**Record extracts**
┌────────

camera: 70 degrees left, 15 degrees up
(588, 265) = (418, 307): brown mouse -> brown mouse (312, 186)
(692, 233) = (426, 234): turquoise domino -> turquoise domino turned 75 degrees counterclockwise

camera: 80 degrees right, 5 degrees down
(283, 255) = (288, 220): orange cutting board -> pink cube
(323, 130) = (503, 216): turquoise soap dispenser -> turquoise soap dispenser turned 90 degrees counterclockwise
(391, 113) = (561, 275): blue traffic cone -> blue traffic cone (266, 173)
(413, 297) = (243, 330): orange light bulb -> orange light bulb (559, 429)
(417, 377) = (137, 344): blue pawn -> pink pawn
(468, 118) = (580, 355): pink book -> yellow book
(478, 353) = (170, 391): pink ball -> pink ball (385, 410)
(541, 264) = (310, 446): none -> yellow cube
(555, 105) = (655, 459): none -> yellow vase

└────────
┌────────

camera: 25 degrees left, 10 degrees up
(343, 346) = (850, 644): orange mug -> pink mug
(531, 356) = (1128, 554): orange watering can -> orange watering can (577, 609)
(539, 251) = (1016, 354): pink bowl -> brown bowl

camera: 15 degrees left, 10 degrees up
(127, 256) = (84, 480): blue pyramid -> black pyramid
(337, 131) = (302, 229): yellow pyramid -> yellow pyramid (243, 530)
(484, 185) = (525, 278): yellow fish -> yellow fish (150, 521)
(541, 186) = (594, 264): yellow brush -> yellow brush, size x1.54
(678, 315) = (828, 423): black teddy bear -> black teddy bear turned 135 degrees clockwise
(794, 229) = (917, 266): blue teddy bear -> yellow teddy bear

└────────
┌────────

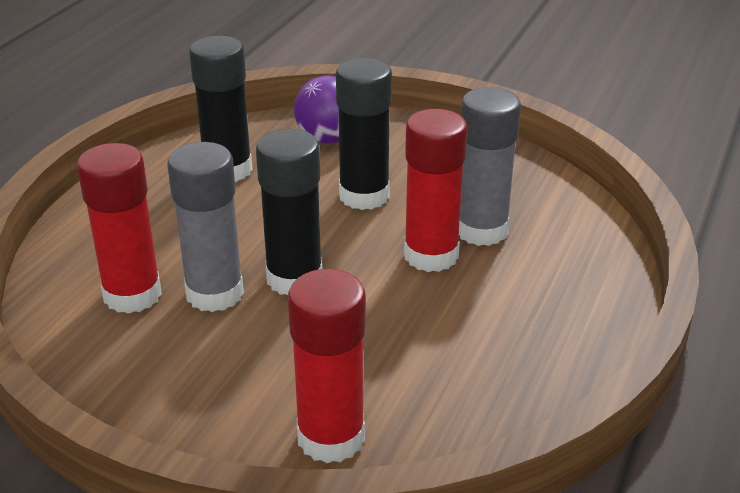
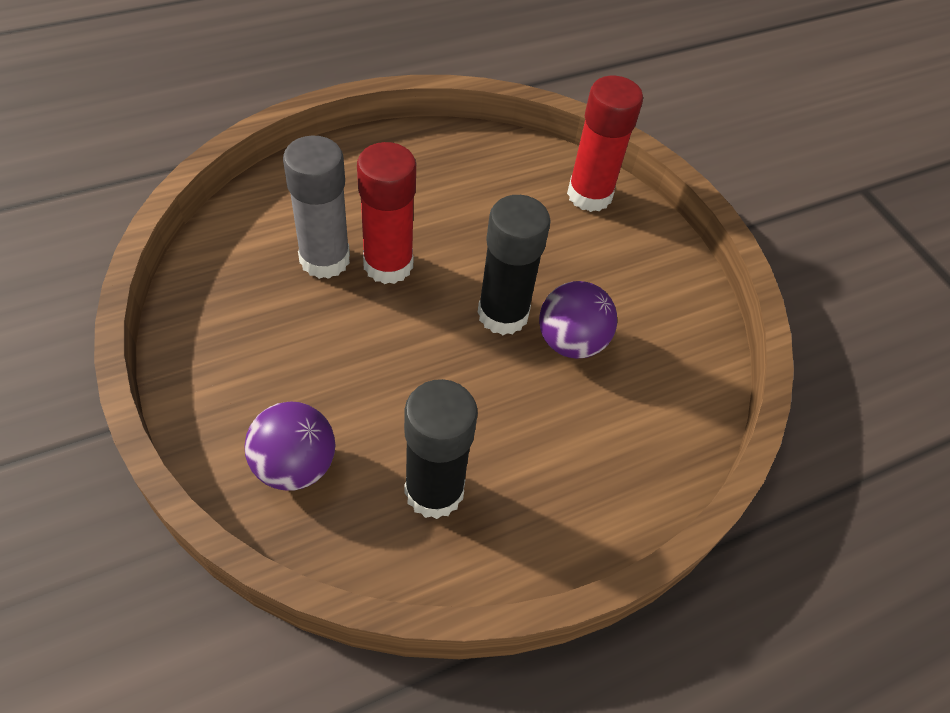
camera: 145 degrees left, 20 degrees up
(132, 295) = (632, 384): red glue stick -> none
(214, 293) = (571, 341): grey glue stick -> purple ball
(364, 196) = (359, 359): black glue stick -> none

└────────

**What needs to be done**
From the records above, quote only the lines running from the line with "(337, 131) = (302, 229): yellow" to the line with "(794, 229) = (917, 266): blue", both lines included.

**Written answer**
(337, 131) = (302, 229): yellow pyramid -> yellow pyramid (243, 530)
(484, 185) = (525, 278): yellow fish -> yellow fish (150, 521)
(541, 186) = (594, 264): yellow brush -> yellow brush, size x1.54
(678, 315) = (828, 423): black teddy bear -> black teddy bear turned 135 degrees clockwise
(794, 229) = (917, 266): blue teddy bear -> yellow teddy bear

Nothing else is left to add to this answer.